**PROBLEM TO SOLVE**: In the entries that follow, which lines hold the string "teddy"? List them.

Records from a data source
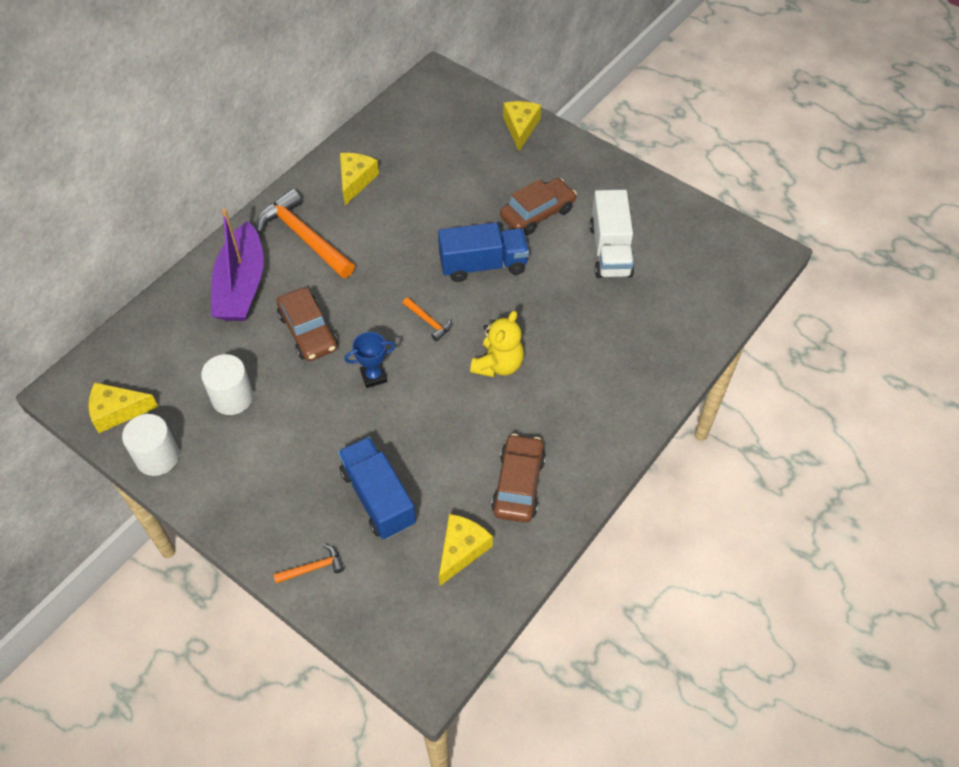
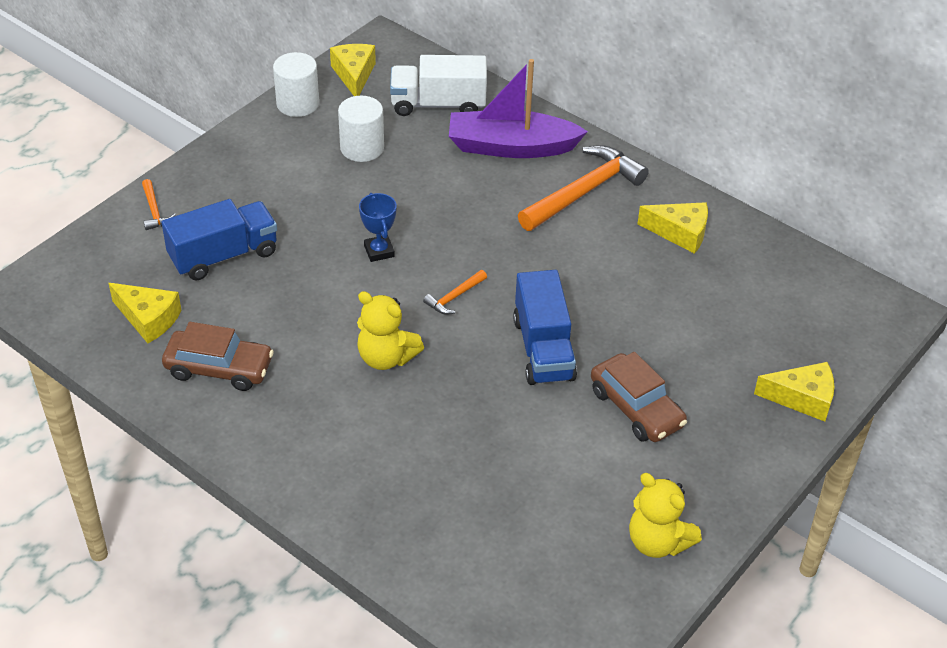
camera: 90 degrees right, 10 degrees down
brown car [277,287,338,361] -> none
white truck [589,190,634,278] -> white truck moved to [390,55,487,116]
none -> yellow teddy bear [629,473,702,558]

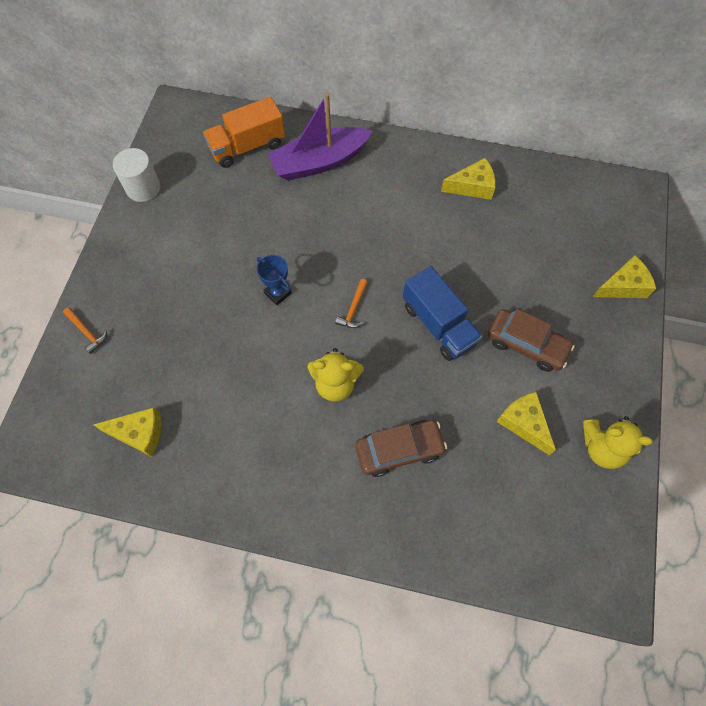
camera: 25 degrees left, 20 degrees up
blue truck [162,199,277,281] -> none
brown car [162,322,274,391] -> brown car moved to [355,420,447,477]
yellow cheese [330,44,376,96] -> yellow cheese moved to [497,392,556,455]
white cylinder [338,96,384,162] -> none
white truck [390,55,487,116] -> orange truck [203,97,285,168]
orange hammer [518,145,649,231] -> none

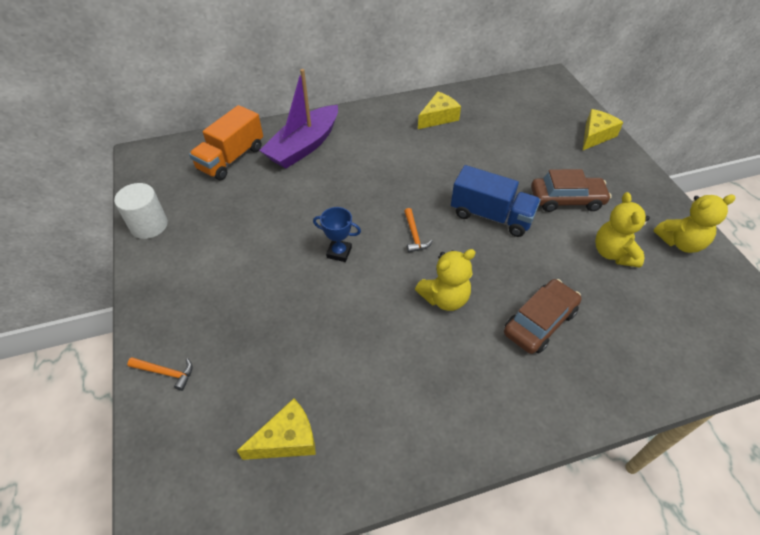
camera: 30 degrees left, 15 degrees down
yellow cheese [497,392,556,455] -> yellow teddy bear [595,192,650,268]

**RESPONSE**:
none -> yellow teddy bear [629,473,702,558]
yellow cheese [497,392,556,455] -> yellow teddy bear [595,192,650,268]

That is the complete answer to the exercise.